• _TASK_: Your task is to copy every line below that contains the word "OLED".

• _RECORDS_:
------------------------------------------------------------

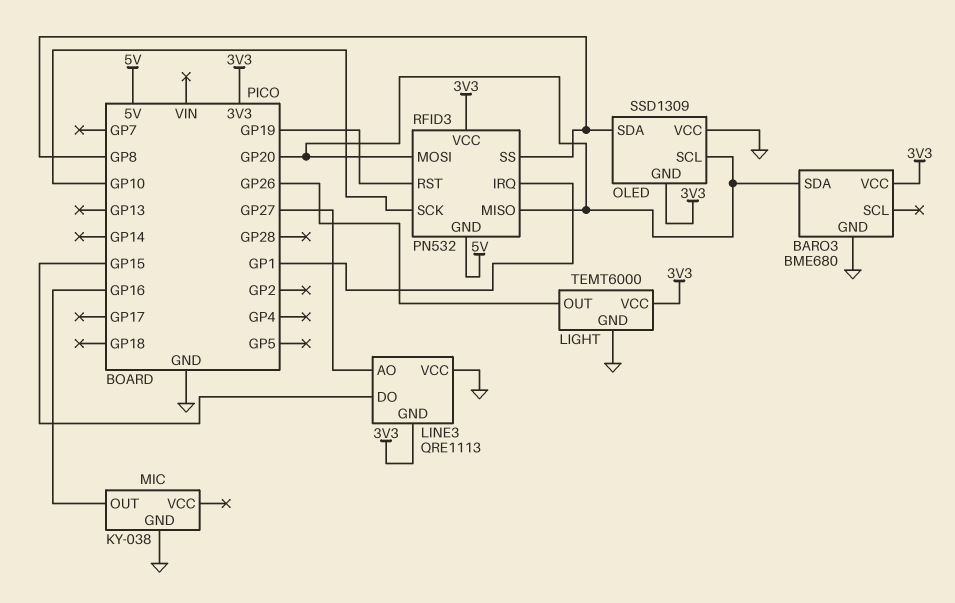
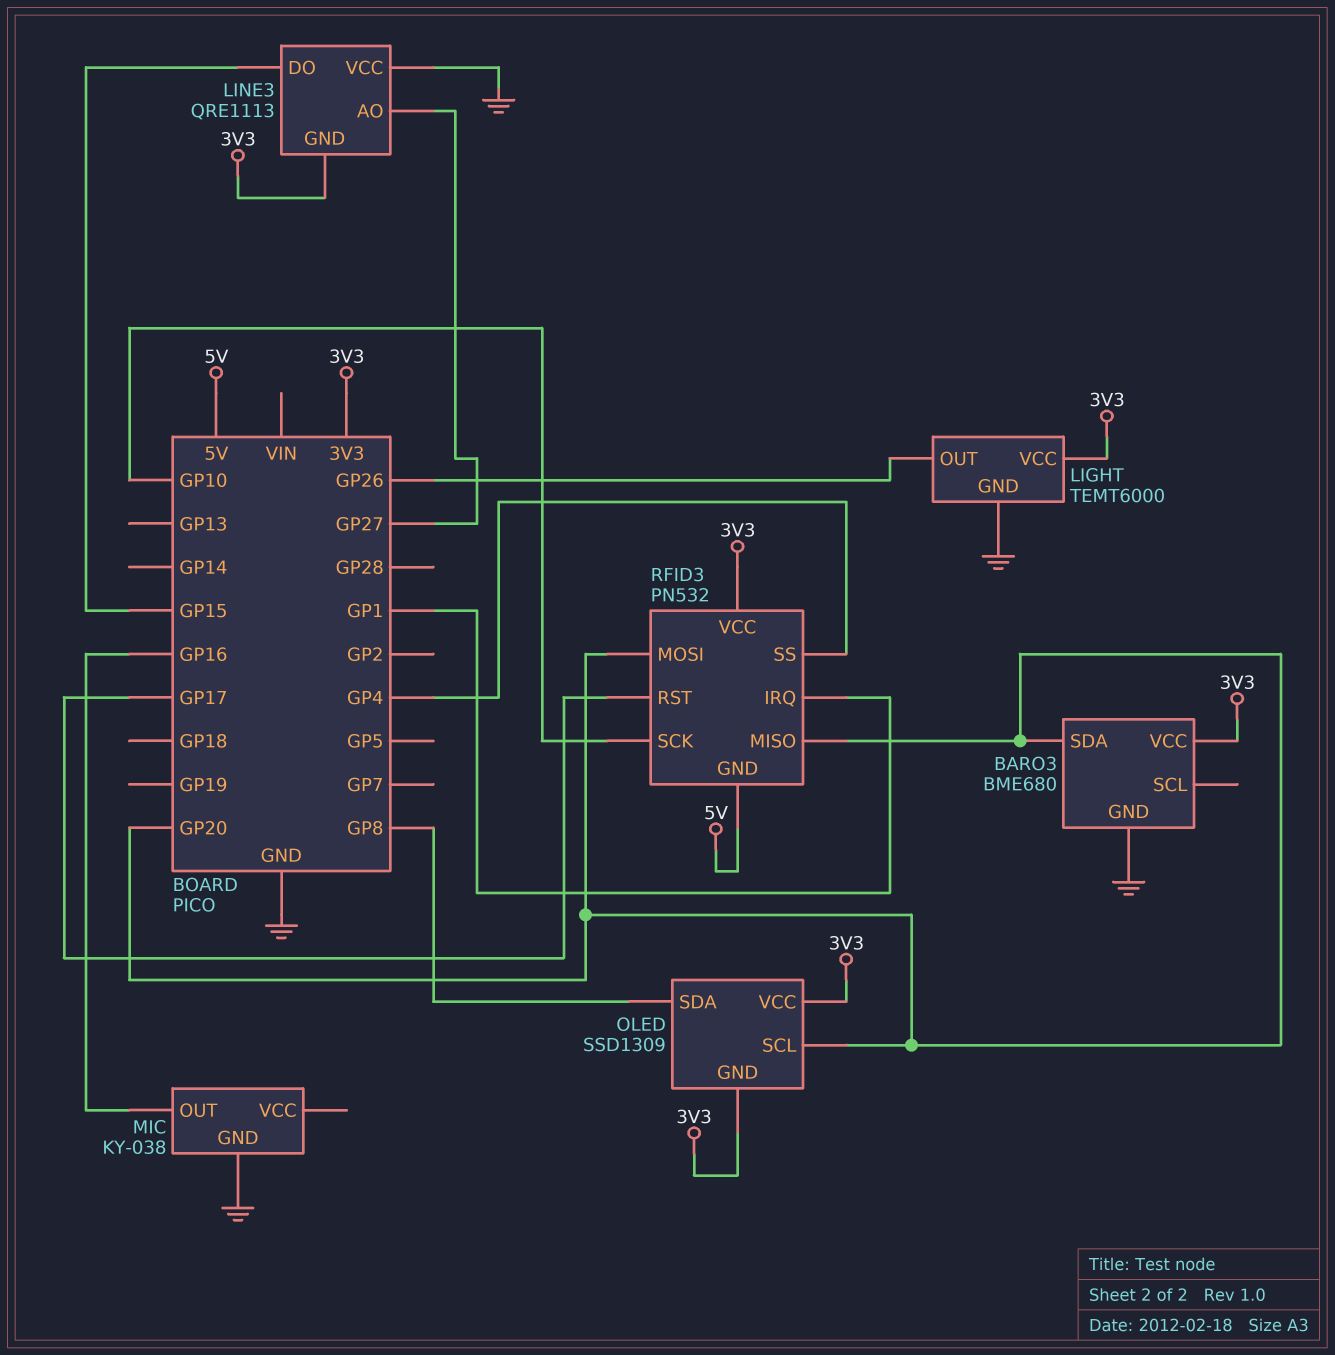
OLED pin VCC: GND -> 3V3
RFID3 pin RST: GP19 -> GP17
RFID3 pin SS: GP8 -> GP4

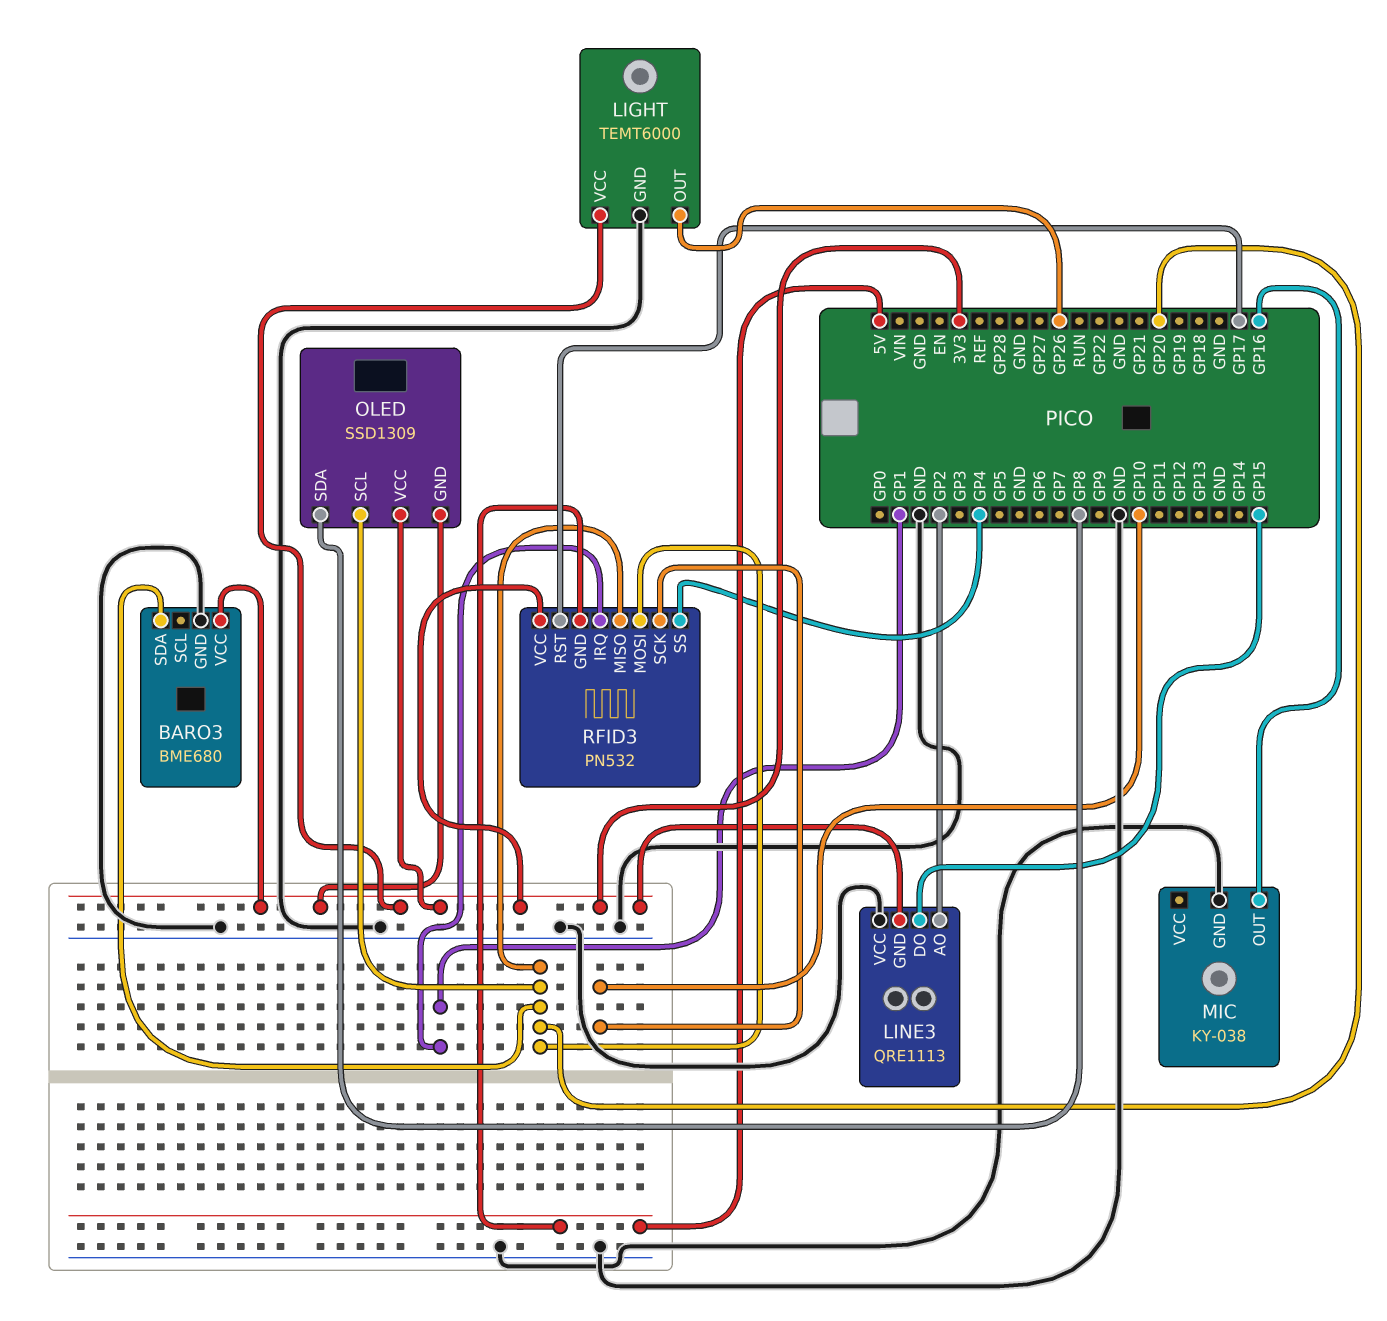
LINE3 pin AO: GP27 -> GP2

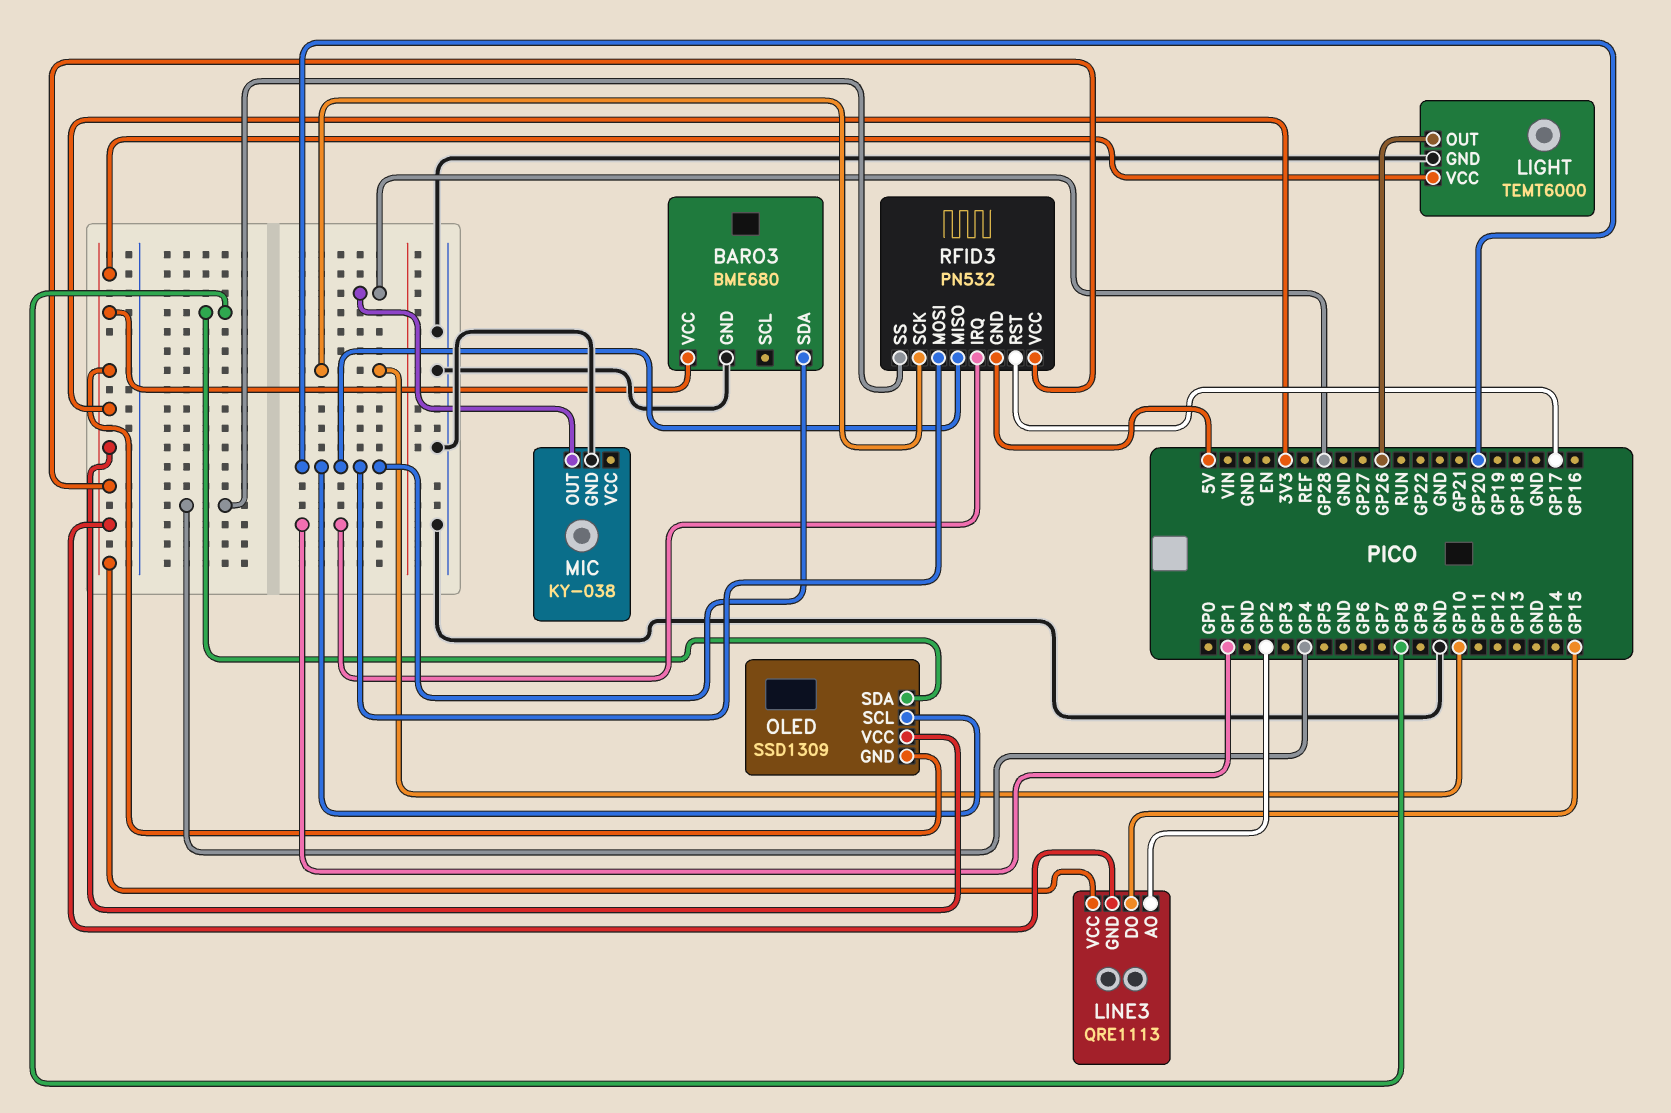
LINE3 pin VCC: GND -> 3V3
MIC pin OUT: GP16 -> GP28

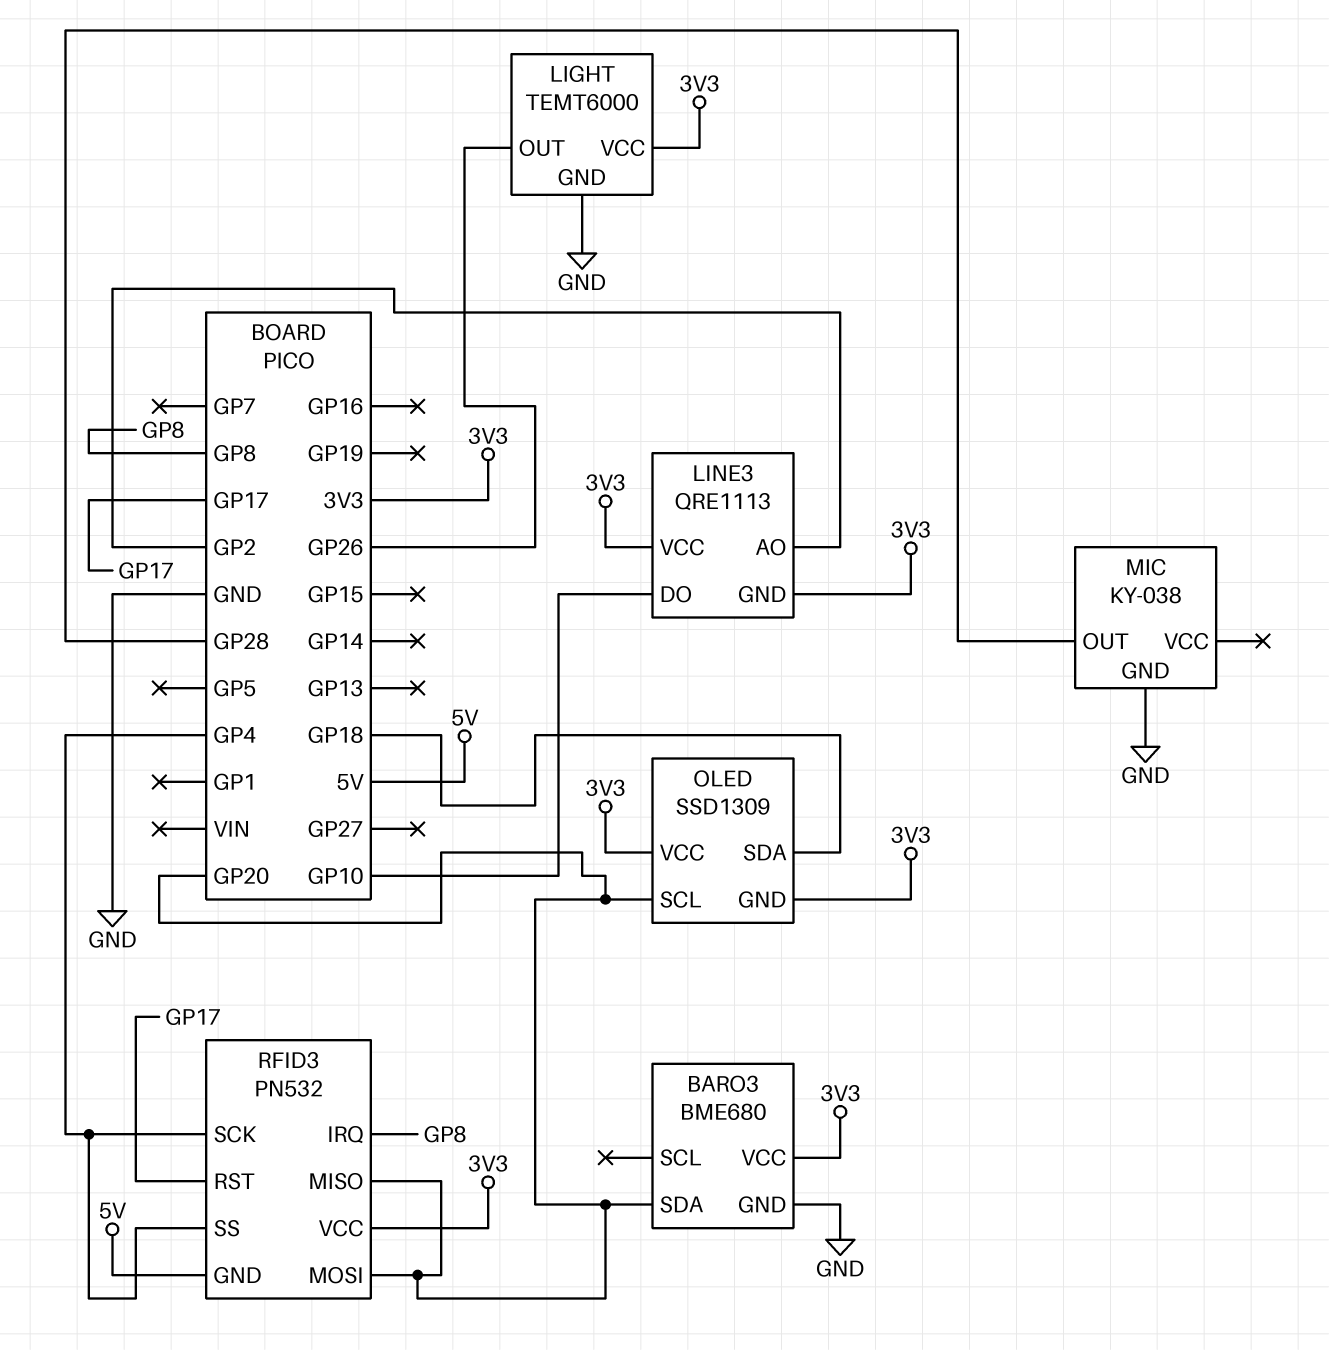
LINE3 pin DO: GP15 -> GP10
OLED pin SDA: GP8 -> GP18
RFID3 pin IRQ: GP1 -> GP8
RFID3 pin SCK: GP10 -> GP4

------------------------------------------------------------

• _TASK RESULT_:
OLED pin VCC: GND -> 3V3
OLED pin SDA: GP8 -> GP18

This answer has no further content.